• [DATA SHOWN]:
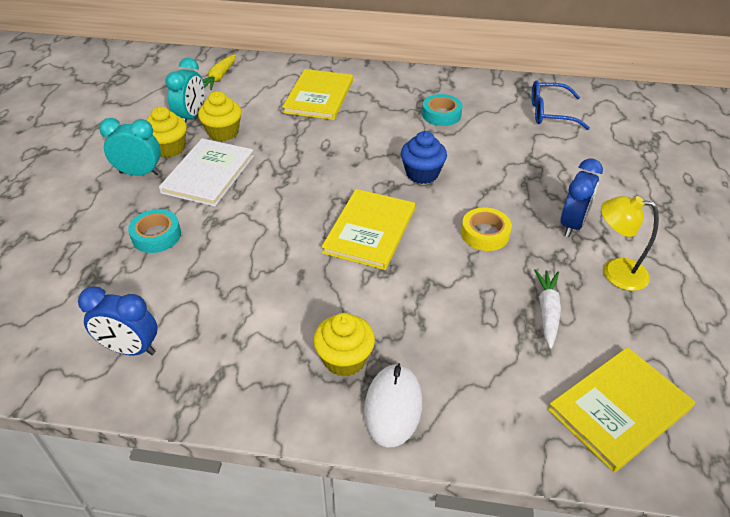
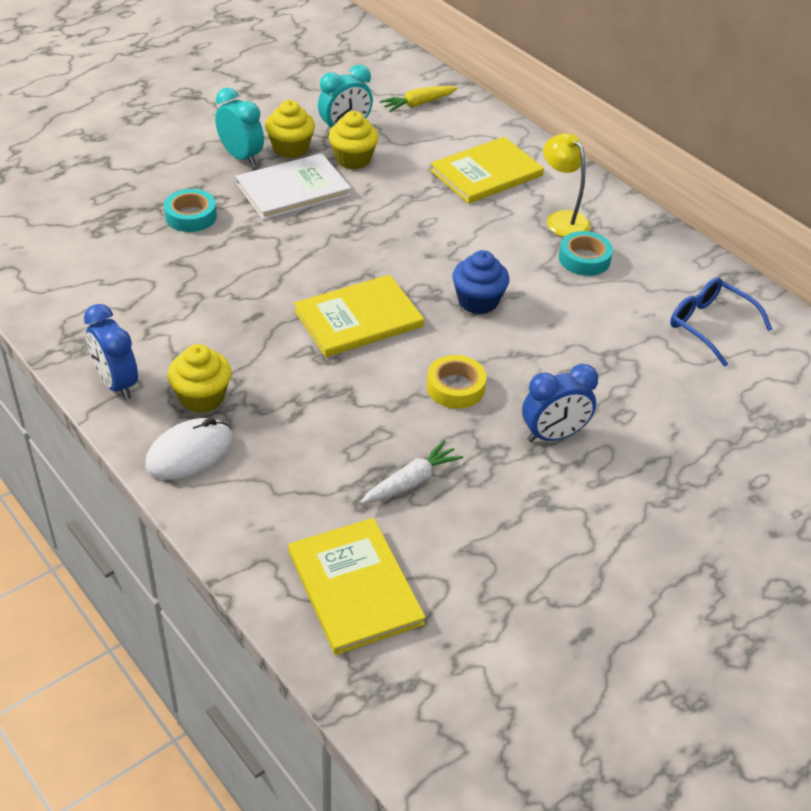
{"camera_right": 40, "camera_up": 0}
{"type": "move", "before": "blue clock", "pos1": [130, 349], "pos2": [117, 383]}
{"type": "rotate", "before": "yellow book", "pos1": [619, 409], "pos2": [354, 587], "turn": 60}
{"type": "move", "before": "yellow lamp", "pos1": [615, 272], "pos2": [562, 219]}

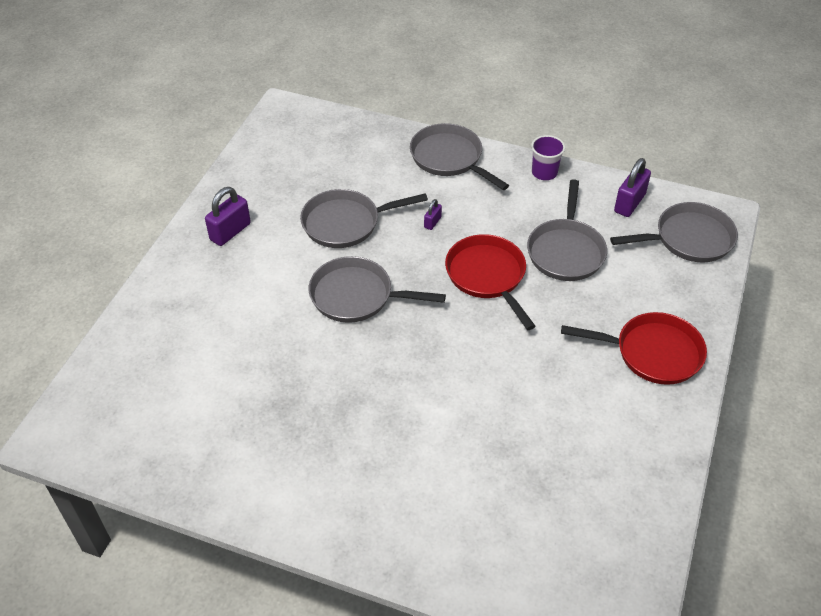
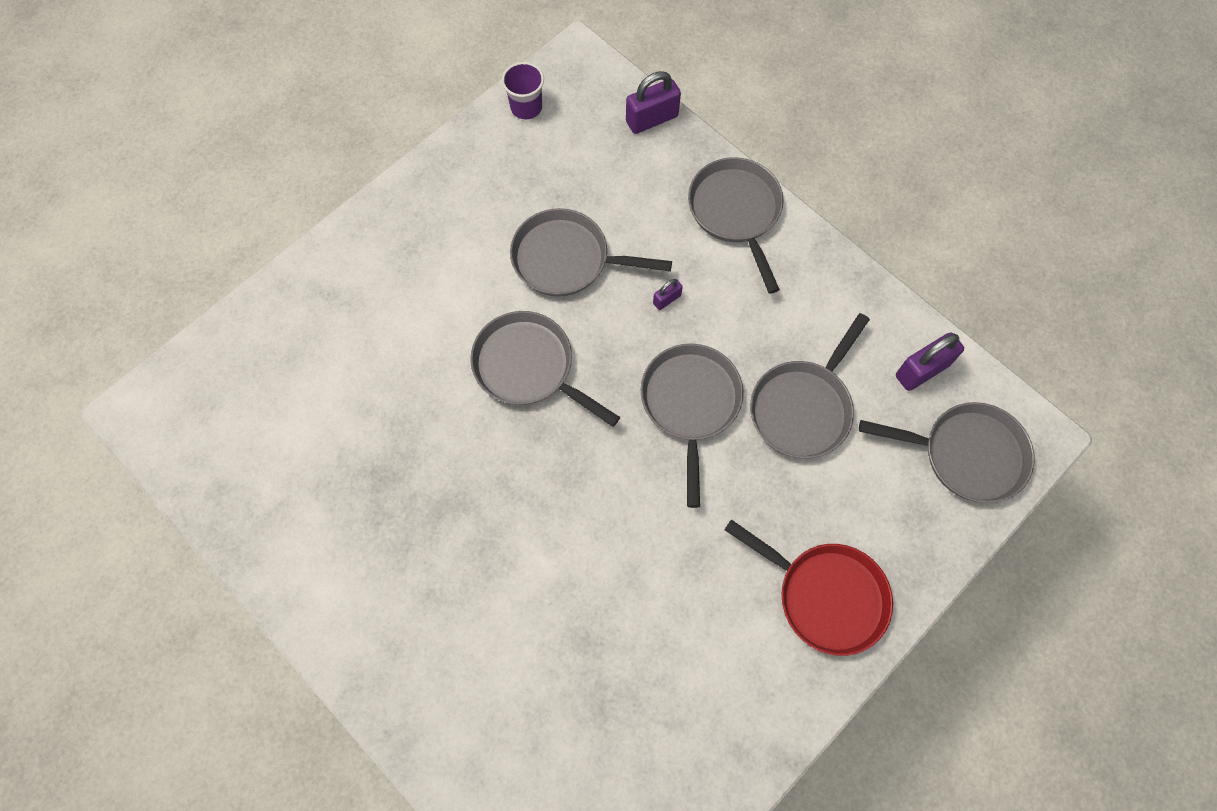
{"camera_right": 25, "camera_up": 20}
{"type": "move", "before": "purple padlock", "pos1": [230, 232], "pos2": [652, 119]}
{"type": "recolor", "before": "red pan", "after": "grey pan", "pos1": [488, 276], "pos2": [690, 404]}
{"type": "move", "before": "purple cup", "pos1": [544, 172], "pos2": [526, 107]}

• [REQUIRED WORK]: All records must be output exactly as they are, except for the pictures, which are left out.

• [TASK RESPONSE]:
{"camera_right": 40, "camera_up": 0}
{"type": "move", "before": "blue clock", "pos1": [130, 349], "pos2": [117, 383]}
{"type": "rotate", "before": "yellow book", "pos1": [619, 409], "pos2": [354, 587], "turn": 60}
{"type": "move", "before": "yellow lamp", "pos1": [615, 272], "pos2": [562, 219]}

{"camera_right": 25, "camera_up": 20}
{"type": "move", "before": "purple padlock", "pos1": [230, 232], "pos2": [652, 119]}
{"type": "recolor", "before": "red pan", "after": "grey pan", "pos1": [488, 276], "pos2": [690, 404]}
{"type": "move", "before": "purple cup", "pos1": [544, 172], "pos2": [526, 107]}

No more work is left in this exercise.